(Synthetic geometry scene data)
────────────────
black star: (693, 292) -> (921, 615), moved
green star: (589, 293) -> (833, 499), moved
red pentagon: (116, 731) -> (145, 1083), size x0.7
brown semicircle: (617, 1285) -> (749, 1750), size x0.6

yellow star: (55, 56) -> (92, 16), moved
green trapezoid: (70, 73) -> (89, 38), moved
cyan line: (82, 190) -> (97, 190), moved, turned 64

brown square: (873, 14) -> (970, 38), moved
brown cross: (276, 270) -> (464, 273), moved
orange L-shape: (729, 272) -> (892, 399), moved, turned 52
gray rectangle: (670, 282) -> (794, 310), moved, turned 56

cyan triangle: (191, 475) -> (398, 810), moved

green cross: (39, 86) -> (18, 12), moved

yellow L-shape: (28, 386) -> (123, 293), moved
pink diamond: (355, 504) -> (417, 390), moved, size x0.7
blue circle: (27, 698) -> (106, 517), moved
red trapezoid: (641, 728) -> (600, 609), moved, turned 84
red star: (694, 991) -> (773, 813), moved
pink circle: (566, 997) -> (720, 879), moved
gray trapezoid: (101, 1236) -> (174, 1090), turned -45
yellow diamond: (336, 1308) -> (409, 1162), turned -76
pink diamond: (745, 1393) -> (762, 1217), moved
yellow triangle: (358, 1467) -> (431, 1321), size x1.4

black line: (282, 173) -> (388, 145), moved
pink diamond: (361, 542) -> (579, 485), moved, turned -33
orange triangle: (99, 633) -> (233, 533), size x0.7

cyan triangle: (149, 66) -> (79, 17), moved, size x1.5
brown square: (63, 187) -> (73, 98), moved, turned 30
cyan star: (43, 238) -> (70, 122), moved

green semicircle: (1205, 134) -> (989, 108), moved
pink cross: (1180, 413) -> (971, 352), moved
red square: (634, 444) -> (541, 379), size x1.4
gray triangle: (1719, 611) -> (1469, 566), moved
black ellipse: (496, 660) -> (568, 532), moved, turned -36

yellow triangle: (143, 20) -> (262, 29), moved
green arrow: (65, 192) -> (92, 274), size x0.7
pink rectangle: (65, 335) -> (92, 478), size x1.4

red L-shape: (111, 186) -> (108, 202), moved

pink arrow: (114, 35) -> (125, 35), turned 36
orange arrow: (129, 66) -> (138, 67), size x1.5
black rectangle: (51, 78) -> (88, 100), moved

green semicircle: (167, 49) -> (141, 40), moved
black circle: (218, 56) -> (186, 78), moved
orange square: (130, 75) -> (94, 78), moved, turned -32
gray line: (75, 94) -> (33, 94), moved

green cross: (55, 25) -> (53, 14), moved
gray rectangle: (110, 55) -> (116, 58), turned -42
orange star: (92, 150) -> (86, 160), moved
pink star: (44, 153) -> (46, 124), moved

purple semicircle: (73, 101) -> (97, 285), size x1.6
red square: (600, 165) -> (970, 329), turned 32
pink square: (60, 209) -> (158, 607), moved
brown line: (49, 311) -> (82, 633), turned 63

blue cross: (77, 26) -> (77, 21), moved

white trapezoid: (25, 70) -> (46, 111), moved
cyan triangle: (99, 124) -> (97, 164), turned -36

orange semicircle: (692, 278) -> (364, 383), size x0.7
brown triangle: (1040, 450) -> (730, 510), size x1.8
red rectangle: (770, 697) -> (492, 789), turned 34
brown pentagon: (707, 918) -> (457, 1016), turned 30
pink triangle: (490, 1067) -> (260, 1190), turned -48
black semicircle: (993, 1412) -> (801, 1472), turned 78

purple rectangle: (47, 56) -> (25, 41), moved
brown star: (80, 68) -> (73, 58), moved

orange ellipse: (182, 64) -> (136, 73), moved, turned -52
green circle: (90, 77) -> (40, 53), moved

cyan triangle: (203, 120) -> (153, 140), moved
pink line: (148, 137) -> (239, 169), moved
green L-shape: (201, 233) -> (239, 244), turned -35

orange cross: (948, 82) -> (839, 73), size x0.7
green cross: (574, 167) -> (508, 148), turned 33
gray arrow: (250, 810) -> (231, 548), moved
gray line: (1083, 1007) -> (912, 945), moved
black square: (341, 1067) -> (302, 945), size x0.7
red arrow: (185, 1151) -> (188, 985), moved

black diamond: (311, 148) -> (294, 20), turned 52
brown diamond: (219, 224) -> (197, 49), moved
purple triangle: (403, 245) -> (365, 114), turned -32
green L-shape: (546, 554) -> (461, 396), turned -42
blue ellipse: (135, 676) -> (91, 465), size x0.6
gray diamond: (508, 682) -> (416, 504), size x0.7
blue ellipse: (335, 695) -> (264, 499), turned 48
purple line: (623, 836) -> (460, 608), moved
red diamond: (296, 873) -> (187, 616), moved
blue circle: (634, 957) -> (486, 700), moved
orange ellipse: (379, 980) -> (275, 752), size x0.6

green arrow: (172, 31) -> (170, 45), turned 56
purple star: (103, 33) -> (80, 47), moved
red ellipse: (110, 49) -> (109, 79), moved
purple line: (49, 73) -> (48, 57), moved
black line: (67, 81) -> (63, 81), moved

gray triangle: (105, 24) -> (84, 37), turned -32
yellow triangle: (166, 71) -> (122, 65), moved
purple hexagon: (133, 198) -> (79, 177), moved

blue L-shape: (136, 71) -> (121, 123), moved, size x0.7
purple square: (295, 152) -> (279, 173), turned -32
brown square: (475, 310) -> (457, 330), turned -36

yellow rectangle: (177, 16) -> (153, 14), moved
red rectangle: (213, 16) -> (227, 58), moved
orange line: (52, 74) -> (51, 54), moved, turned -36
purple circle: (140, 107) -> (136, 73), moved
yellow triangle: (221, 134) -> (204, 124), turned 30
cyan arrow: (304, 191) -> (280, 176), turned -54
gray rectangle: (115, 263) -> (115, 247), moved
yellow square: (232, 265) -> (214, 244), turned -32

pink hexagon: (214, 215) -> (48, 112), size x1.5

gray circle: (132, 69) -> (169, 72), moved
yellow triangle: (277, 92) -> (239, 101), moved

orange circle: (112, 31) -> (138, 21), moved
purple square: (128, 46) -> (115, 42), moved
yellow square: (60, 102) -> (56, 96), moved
────────────────
◆ YOUR INSTRUCTIONS
Start at the first line of the entries and stop at the line with "green trapezoid: (70, 73) -> (89, 38), moved". Retype each of those lines exactly, both ends included.

◆ SOLUTION TO THE PROBLEM
black star: (693, 292) -> (921, 615), moved
green star: (589, 293) -> (833, 499), moved
red pentagon: (116, 731) -> (145, 1083), size x0.7
brown semicircle: (617, 1285) -> (749, 1750), size x0.6

yellow star: (55, 56) -> (92, 16), moved
green trapezoid: (70, 73) -> (89, 38), moved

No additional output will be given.